Exercise material:
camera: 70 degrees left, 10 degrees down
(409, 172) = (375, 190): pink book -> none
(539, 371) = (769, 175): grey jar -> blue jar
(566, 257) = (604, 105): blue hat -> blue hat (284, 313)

--

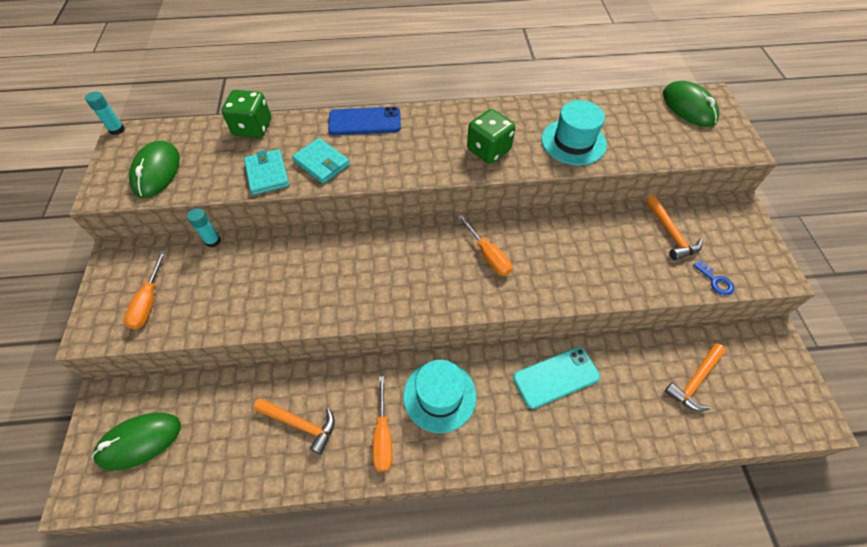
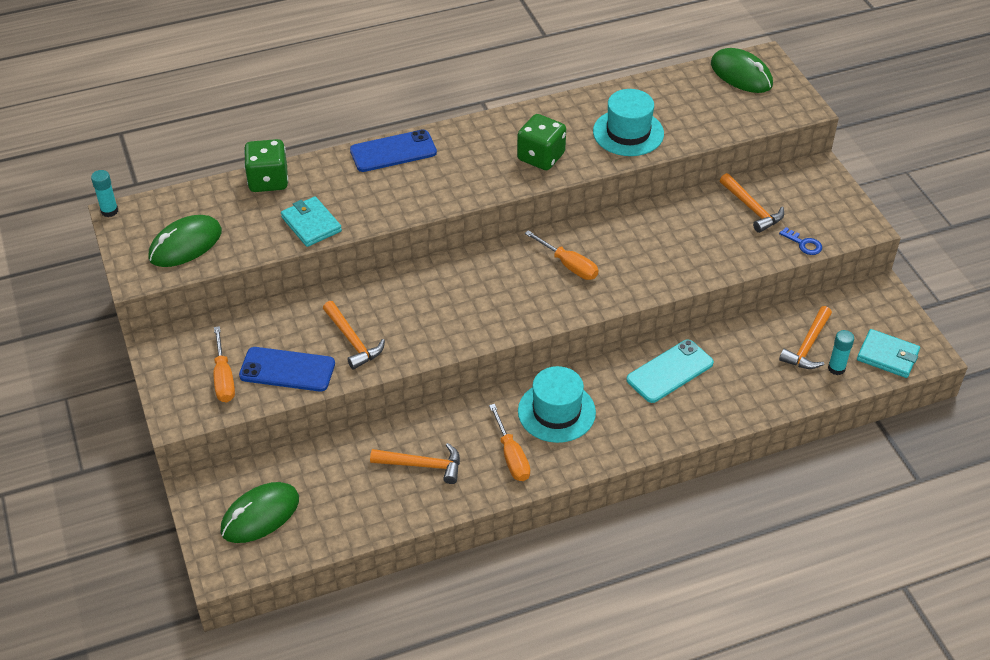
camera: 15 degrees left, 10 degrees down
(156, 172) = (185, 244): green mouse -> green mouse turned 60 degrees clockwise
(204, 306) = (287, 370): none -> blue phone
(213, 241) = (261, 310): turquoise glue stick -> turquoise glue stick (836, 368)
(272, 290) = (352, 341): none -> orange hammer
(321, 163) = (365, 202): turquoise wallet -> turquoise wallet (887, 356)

--

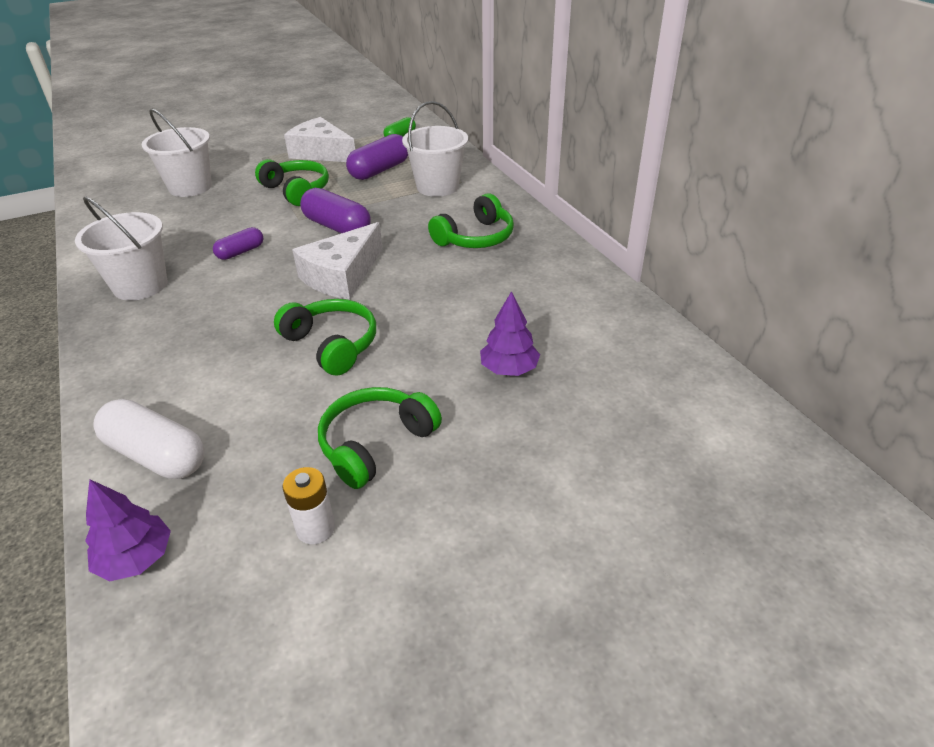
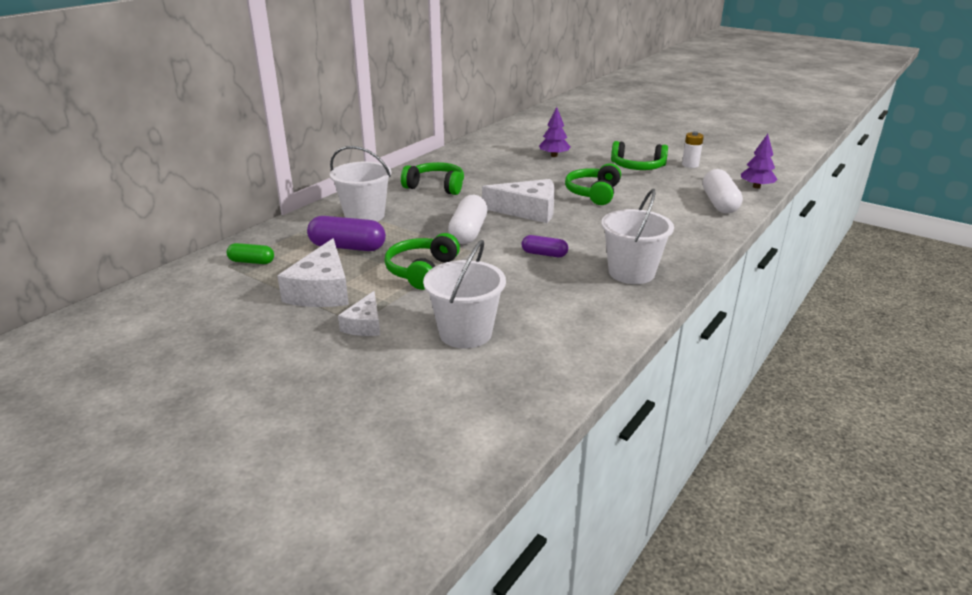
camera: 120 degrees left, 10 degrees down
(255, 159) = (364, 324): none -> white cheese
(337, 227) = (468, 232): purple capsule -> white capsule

Task to complete: From the data above, pick out each line containing "degrees" and copy it.

Exercise solution:
camera: 70 degrees left, 10 degrees down
camera: 15 degrees left, 10 degrees down
(156, 172) = (185, 244): green mouse -> green mouse turned 60 degrees clockwise
camera: 120 degrees left, 10 degrees down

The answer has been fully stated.